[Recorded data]
::::
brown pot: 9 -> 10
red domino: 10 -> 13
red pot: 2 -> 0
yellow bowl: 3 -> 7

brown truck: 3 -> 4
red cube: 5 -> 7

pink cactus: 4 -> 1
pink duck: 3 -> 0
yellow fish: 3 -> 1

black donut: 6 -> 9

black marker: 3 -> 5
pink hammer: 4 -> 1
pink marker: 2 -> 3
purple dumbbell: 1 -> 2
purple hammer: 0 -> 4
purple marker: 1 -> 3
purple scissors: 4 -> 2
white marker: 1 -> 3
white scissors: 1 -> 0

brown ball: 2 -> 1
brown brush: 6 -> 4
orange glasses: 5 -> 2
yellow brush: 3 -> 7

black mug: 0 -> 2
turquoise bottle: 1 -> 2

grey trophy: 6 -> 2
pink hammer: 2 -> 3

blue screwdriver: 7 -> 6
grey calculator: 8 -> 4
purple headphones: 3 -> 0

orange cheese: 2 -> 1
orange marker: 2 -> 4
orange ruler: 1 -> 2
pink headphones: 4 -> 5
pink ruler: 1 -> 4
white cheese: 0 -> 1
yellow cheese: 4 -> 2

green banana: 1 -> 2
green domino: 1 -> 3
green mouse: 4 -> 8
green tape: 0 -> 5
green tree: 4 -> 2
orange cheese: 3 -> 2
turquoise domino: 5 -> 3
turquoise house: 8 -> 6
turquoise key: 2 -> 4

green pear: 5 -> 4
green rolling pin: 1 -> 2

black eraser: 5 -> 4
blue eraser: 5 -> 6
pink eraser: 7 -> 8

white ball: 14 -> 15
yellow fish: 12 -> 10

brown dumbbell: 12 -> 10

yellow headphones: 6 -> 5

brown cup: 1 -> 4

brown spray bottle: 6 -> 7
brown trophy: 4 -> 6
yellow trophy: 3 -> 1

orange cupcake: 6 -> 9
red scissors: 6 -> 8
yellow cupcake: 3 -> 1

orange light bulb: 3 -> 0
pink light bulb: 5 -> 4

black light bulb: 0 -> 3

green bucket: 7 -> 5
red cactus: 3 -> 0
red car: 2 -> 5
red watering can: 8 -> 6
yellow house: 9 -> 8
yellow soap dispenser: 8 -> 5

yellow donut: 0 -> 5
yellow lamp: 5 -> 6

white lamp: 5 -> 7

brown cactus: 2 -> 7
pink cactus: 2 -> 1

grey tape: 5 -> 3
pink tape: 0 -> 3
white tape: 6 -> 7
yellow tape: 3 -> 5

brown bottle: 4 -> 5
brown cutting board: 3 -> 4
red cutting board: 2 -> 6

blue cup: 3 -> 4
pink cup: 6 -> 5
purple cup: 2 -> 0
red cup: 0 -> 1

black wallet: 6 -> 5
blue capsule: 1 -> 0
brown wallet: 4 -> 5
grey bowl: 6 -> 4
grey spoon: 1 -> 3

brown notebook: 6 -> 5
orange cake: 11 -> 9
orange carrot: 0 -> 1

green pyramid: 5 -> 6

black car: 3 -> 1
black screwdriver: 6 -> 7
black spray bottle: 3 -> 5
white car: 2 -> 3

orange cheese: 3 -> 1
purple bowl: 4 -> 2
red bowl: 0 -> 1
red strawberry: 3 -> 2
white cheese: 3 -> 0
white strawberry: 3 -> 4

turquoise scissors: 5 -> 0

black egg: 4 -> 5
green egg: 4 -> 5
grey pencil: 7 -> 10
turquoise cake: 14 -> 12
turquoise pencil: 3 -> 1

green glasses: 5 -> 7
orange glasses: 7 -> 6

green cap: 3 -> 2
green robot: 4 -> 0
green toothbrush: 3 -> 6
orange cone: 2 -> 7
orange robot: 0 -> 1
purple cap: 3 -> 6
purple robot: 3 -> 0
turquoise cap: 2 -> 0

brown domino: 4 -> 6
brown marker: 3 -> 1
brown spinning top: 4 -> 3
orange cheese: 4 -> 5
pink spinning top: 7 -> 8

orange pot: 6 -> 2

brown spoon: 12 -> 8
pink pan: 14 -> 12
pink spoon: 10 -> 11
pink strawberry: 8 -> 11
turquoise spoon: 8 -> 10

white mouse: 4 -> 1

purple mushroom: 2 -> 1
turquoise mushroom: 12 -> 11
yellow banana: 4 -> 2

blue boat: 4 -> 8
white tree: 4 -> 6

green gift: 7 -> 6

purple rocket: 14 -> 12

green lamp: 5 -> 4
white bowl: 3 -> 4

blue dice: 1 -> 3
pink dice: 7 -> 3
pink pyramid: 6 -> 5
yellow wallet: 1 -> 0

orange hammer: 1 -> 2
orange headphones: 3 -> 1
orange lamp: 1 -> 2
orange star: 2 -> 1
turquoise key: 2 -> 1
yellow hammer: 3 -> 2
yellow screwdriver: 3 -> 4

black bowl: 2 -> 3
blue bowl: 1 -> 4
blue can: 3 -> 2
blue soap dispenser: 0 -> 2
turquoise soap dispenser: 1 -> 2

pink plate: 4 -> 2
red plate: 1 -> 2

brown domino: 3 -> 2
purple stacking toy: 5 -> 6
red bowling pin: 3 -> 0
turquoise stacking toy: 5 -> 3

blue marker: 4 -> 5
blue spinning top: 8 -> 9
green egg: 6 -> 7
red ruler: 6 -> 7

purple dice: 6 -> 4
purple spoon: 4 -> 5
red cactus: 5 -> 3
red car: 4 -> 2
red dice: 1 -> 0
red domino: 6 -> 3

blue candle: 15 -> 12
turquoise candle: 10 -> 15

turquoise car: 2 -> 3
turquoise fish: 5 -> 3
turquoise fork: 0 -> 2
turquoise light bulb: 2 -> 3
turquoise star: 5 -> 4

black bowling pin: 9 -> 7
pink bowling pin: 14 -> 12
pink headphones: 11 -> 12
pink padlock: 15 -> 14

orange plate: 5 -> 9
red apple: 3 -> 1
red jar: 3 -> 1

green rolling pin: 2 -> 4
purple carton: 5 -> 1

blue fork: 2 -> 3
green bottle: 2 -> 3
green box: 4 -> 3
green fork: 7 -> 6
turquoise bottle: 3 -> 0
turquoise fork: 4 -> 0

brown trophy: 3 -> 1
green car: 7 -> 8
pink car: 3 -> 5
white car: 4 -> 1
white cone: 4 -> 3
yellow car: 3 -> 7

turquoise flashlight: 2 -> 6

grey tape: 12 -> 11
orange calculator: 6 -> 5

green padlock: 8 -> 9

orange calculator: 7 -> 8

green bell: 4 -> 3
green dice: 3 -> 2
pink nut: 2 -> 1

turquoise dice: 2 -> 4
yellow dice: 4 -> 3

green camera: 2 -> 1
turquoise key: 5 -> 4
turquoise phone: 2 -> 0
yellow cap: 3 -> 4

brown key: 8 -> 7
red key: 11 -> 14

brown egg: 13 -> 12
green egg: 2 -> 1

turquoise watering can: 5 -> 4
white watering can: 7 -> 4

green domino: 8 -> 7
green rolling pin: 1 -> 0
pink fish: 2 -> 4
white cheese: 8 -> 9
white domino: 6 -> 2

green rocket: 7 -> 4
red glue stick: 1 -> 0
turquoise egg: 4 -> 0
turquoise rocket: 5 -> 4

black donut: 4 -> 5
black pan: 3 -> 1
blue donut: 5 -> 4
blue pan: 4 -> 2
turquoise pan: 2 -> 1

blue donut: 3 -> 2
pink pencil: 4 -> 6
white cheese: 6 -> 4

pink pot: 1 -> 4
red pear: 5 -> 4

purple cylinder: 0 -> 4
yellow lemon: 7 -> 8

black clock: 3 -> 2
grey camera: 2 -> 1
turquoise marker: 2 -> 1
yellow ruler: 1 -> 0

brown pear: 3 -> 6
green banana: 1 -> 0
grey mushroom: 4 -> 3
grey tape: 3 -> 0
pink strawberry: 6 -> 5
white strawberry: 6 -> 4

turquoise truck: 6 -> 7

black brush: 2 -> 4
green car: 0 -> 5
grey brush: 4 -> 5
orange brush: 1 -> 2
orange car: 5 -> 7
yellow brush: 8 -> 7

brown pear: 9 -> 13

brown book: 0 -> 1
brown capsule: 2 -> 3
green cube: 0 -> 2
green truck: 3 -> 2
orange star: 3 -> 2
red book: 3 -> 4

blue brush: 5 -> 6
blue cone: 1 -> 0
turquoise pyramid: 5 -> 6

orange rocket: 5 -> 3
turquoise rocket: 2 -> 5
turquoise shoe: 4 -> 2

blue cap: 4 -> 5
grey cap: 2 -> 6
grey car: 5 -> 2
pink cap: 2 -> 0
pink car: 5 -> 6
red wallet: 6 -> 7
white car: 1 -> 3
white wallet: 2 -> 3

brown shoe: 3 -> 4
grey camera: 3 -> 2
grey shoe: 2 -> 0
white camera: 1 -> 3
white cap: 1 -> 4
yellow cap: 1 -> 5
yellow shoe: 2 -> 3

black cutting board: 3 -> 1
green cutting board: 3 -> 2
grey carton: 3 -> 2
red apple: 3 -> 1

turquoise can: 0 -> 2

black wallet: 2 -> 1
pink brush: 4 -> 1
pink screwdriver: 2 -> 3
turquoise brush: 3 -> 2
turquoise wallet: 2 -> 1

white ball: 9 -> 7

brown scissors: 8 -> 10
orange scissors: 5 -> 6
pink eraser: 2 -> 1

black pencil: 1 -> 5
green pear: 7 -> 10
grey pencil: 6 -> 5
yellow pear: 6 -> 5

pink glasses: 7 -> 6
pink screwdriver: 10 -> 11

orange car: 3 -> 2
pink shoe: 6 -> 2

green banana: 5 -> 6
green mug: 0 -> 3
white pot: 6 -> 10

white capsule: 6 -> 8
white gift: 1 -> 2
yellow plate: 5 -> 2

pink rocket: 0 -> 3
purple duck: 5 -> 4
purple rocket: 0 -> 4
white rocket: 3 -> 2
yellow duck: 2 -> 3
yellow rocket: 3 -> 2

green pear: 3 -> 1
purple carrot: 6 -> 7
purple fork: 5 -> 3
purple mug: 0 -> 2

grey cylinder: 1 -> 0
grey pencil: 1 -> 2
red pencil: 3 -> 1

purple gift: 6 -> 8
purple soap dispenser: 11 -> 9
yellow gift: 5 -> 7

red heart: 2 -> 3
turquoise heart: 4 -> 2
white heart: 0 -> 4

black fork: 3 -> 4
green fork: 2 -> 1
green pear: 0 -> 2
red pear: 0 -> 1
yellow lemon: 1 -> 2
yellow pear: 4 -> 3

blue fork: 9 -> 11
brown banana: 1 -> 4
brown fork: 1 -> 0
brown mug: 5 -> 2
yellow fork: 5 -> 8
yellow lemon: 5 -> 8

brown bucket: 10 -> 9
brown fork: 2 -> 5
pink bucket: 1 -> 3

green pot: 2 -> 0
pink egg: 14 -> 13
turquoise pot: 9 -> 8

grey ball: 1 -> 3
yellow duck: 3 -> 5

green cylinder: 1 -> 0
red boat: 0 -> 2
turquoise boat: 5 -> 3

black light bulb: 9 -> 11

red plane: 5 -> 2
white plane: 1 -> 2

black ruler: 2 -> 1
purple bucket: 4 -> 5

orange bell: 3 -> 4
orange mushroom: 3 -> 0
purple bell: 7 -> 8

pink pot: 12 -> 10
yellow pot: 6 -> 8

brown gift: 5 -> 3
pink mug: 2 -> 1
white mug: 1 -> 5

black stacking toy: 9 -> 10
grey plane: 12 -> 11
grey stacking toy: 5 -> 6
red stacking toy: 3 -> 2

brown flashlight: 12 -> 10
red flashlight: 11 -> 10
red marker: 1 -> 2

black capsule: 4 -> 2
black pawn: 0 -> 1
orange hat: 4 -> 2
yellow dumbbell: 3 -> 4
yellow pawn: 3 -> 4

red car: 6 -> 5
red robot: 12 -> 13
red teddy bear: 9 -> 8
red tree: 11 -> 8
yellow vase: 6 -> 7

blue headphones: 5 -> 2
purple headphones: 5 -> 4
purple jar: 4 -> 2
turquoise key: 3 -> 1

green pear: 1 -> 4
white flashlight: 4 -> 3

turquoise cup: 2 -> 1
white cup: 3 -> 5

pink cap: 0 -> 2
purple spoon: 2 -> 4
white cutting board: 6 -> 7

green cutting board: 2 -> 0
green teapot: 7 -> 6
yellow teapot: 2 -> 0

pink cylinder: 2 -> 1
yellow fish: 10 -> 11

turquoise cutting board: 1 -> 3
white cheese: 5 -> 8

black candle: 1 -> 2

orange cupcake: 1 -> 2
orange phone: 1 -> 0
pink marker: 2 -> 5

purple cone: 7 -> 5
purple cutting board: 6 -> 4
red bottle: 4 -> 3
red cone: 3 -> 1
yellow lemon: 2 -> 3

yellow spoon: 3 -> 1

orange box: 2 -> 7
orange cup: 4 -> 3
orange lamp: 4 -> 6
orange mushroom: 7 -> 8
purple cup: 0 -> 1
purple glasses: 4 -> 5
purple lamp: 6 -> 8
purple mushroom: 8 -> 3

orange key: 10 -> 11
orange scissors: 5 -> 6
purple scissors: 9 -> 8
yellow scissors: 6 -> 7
::::
(WHAT THE TASK REQUIRES) Return, please, the lines of the data from the first through the line containing "black light bulb: 0 -> 3", both kept, exactly as they stand and nothing more.

(THE COMPLETED TASK)
brown pot: 9 -> 10
red domino: 10 -> 13
red pot: 2 -> 0
yellow bowl: 3 -> 7

brown truck: 3 -> 4
red cube: 5 -> 7

pink cactus: 4 -> 1
pink duck: 3 -> 0
yellow fish: 3 -> 1

black donut: 6 -> 9

black marker: 3 -> 5
pink hammer: 4 -> 1
pink marker: 2 -> 3
purple dumbbell: 1 -> 2
purple hammer: 0 -> 4
purple marker: 1 -> 3
purple scissors: 4 -> 2
white marker: 1 -> 3
white scissors: 1 -> 0

brown ball: 2 -> 1
brown brush: 6 -> 4
orange glasses: 5 -> 2
yellow brush: 3 -> 7

black mug: 0 -> 2
turquoise bottle: 1 -> 2

grey trophy: 6 -> 2
pink hammer: 2 -> 3

blue screwdriver: 7 -> 6
grey calculator: 8 -> 4
purple headphones: 3 -> 0

orange cheese: 2 -> 1
orange marker: 2 -> 4
orange ruler: 1 -> 2
pink headphones: 4 -> 5
pink ruler: 1 -> 4
white cheese: 0 -> 1
yellow cheese: 4 -> 2

green banana: 1 -> 2
green domino: 1 -> 3
green mouse: 4 -> 8
green tape: 0 -> 5
green tree: 4 -> 2
orange cheese: 3 -> 2
turquoise domino: 5 -> 3
turquoise house: 8 -> 6
turquoise key: 2 -> 4

green pear: 5 -> 4
green rolling pin: 1 -> 2

black eraser: 5 -> 4
blue eraser: 5 -> 6
pink eraser: 7 -> 8

white ball: 14 -> 15
yellow fish: 12 -> 10

brown dumbbell: 12 -> 10

yellow headphones: 6 -> 5

brown cup: 1 -> 4

brown spray bottle: 6 -> 7
brown trophy: 4 -> 6
yellow trophy: 3 -> 1

orange cupcake: 6 -> 9
red scissors: 6 -> 8
yellow cupcake: 3 -> 1

orange light bulb: 3 -> 0
pink light bulb: 5 -> 4

black light bulb: 0 -> 3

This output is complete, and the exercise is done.